**What to do:** Give back each line of the data exactly as it reads, minus the pictures.

━━━━━━━━━━━━━━━━

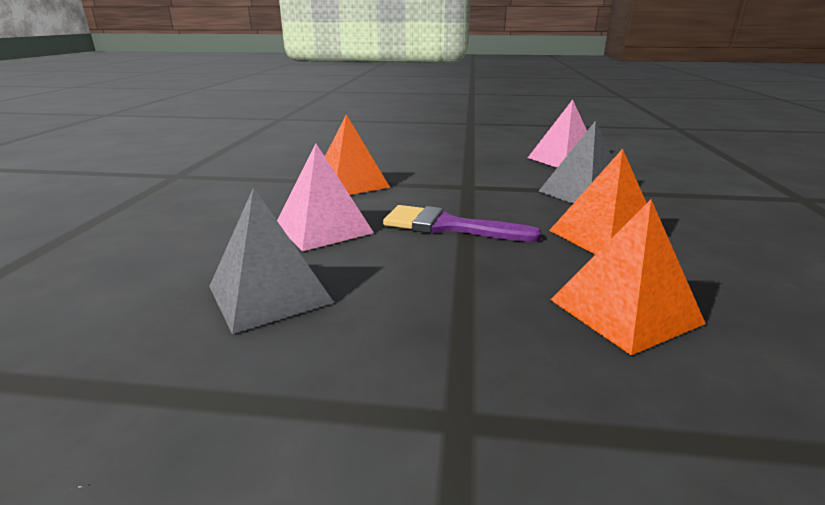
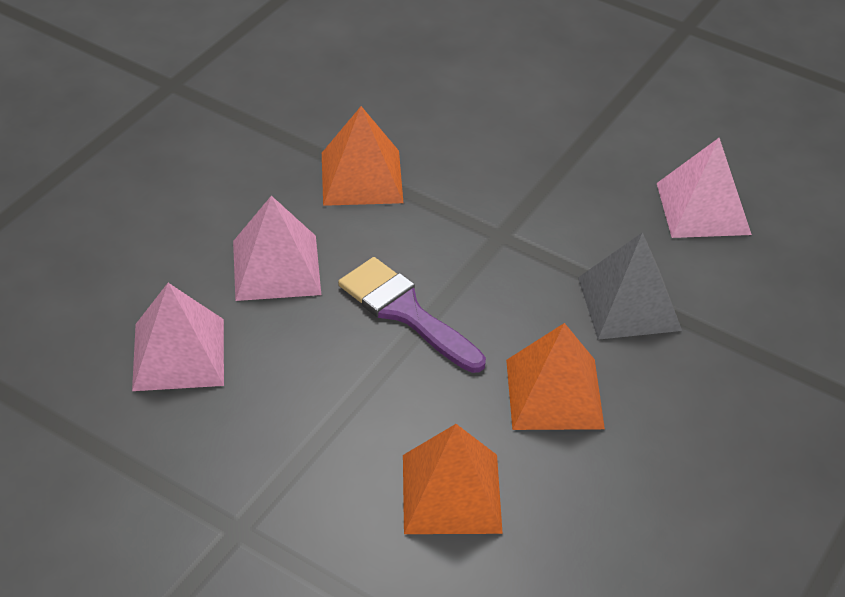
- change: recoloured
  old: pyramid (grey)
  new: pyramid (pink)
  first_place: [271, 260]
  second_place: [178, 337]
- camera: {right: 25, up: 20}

━━━━━━━━━━━━━━━━

**Answer space:**
- change: recoloured
  old: pyramid (grey)
  new: pyramid (pink)
  first_place: [271, 260]
  second_place: [178, 337]
- camera: {right: 25, up: 20}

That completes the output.